• _Required action_: Skip any image you find and restate the rest of the data word for word.

(Information shown Opens)

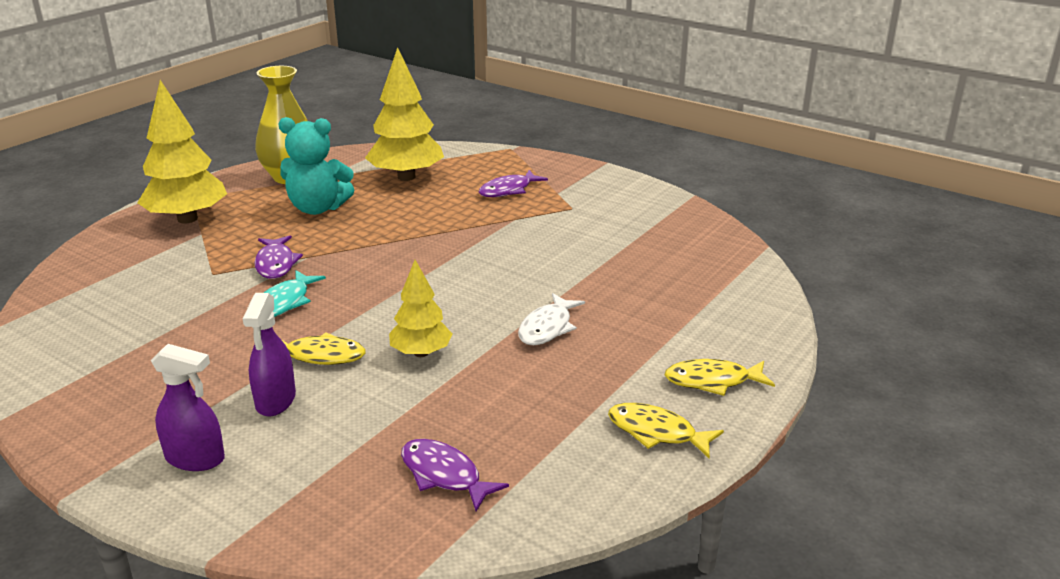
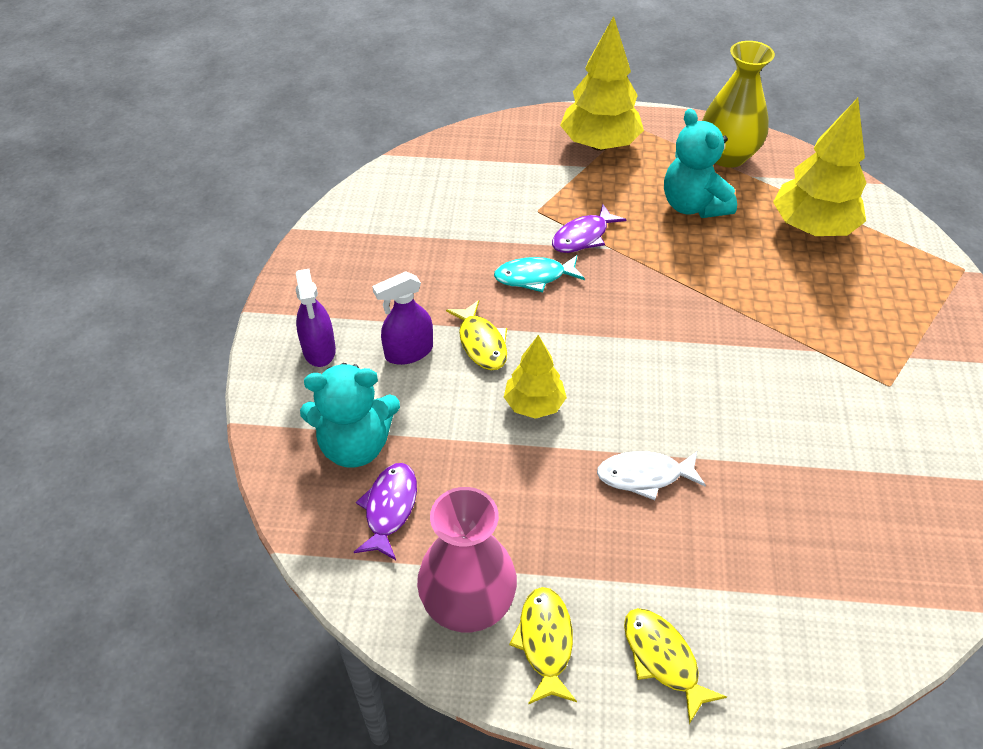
camera: 60 degrees right, 20 degrees up
(347, 473) = (355, 445): none -> turquoise teddy bear
(508, 190) = (870, 315): purple fish -> none
(589, 462) = (468, 605): none -> pink vase

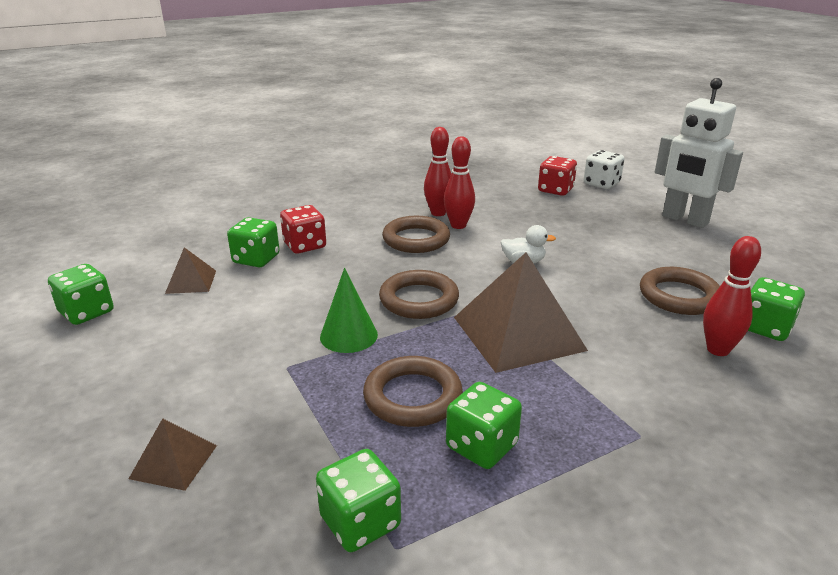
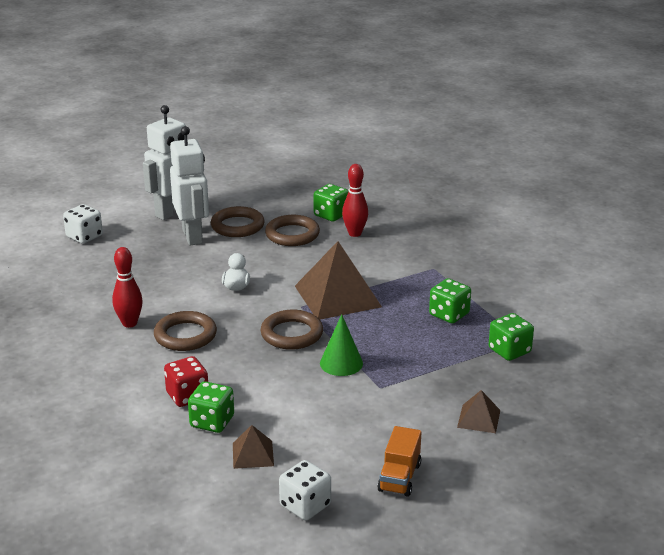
camera: 90 degrees left, 0 degrees up
(87, 312) = (305, 506): green dice -> white dice
(88, 377) = (399, 477): none -> orange truck
(412, 397) = (409, 336): brown ring -> brown ring (237, 226)
(458, 225) = (160, 313): red bowling pin -> none
(555, 190) = (92, 260): red dice -> none
(633, 233) = (193, 236): none -> white robot

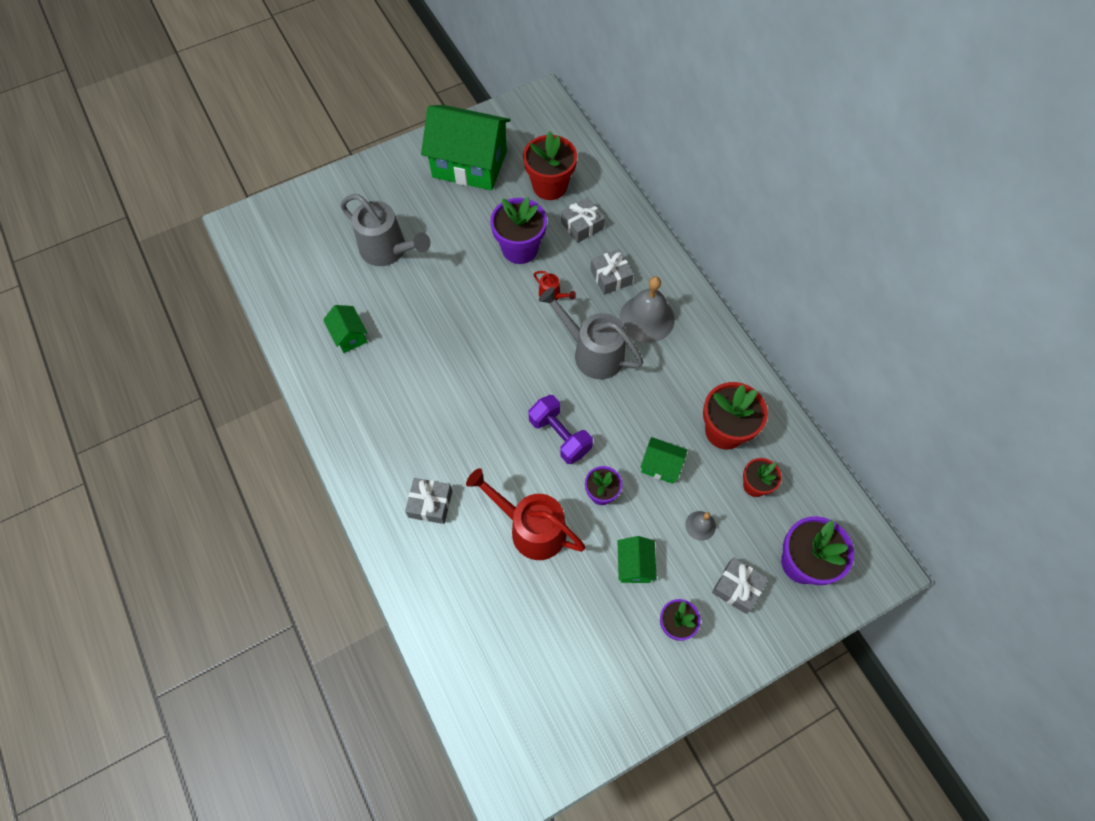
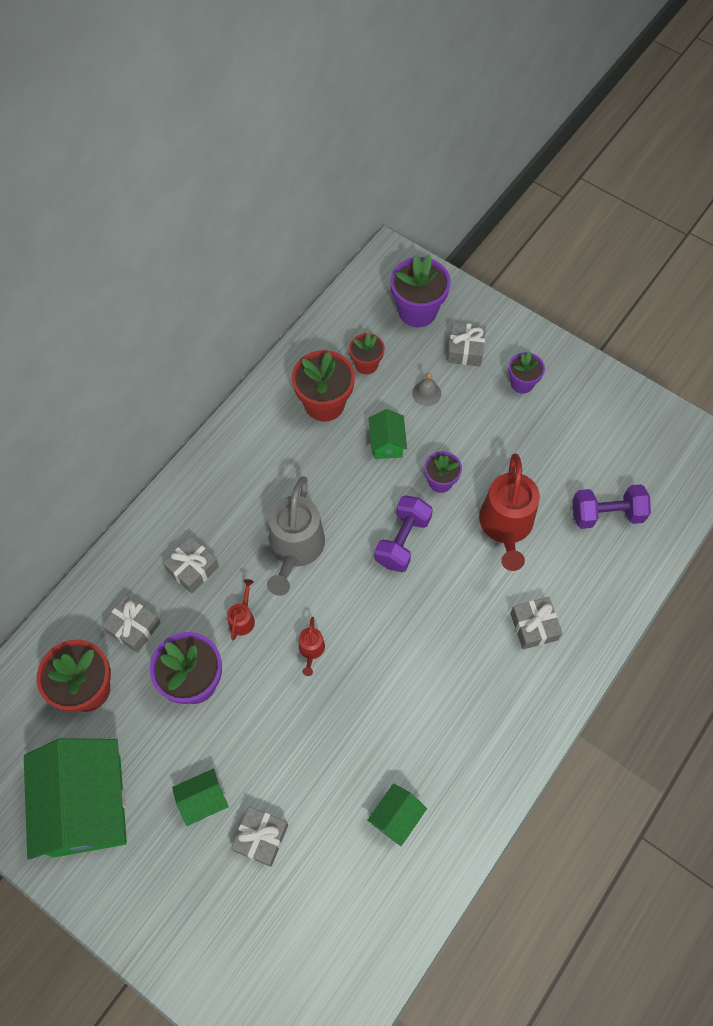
camera: 115 degrees left, 0 degrees up
(388, 250) = (261, 837): grey watering can -> grey gift
(498, 628) = (606, 514): none -> purple dumbbell
(502, 331) = (311, 650): none -> red watering can
(634, 565) = (490, 430): green house -> green house (203, 800)
(647, 318) = (230, 514): grey bell -> none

(Information shown Closes)

• _Solution to this exercise_:
camera: 60 degrees right, 20 degrees up
(347, 473) = (355, 445): none -> turquoise teddy bear
(508, 190) = (870, 315): purple fish -> none
(589, 462) = (468, 605): none -> pink vase

camera: 90 degrees left, 0 degrees up
(87, 312) = (305, 506): green dice -> white dice
(88, 377) = (399, 477): none -> orange truck
(412, 397) = (409, 336): brown ring -> brown ring (237, 226)
(458, 225) = (160, 313): red bowling pin -> none
(555, 190) = (92, 260): red dice -> none
(633, 233) = (193, 236): none -> white robot

camera: 115 degrees left, 0 degrees up
(388, 250) = (261, 837): grey watering can -> grey gift
(498, 628) = (606, 514): none -> purple dumbbell
(502, 331) = (311, 650): none -> red watering can
(634, 565) = (490, 430): green house -> green house (203, 800)
(647, 318) = (230, 514): grey bell -> none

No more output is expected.